### EXERCISE BRIEF
Within the material below, transcribe exactly the lines from the one holding "pure white clock" through the one holding "pure white door", keeping both ends and skipping the rest.
####################
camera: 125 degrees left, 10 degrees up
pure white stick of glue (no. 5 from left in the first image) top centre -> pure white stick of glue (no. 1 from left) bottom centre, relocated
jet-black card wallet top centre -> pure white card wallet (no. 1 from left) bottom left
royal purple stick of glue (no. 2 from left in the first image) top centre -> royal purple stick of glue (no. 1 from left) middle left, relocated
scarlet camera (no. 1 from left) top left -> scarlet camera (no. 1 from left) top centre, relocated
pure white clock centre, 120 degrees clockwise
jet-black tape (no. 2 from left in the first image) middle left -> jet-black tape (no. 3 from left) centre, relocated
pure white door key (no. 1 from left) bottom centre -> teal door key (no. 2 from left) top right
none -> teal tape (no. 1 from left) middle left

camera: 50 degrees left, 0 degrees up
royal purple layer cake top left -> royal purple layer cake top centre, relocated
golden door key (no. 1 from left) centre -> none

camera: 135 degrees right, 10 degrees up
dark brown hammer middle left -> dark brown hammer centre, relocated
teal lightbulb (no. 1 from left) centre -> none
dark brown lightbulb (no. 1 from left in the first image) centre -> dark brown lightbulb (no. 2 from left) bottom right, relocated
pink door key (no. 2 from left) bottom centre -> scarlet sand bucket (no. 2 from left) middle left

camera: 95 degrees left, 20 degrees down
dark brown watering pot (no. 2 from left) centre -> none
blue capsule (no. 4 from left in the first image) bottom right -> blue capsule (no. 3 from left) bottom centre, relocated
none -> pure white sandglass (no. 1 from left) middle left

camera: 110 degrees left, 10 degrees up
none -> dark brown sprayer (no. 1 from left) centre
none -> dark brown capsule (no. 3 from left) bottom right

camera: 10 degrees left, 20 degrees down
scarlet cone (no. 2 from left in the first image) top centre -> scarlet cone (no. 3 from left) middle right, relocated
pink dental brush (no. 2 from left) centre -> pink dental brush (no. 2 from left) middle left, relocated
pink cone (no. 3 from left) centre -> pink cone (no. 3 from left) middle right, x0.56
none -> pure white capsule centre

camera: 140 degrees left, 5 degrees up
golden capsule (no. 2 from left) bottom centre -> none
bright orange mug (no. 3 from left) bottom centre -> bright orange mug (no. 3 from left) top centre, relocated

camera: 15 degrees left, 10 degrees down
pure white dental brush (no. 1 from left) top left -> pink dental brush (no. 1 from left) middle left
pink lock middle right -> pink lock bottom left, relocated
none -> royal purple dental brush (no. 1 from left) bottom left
####################
### SOLUTION TO THIS PROBLEM
pure white clock centre, 120 degrees clockwise
jet-black tape (no. 2 from left in the first image) middle left -> jet-black tape (no. 3 from left) centre, relocated
pure white door key (no. 1 from left) bottom centre -> teal door key (no. 2 from left) top right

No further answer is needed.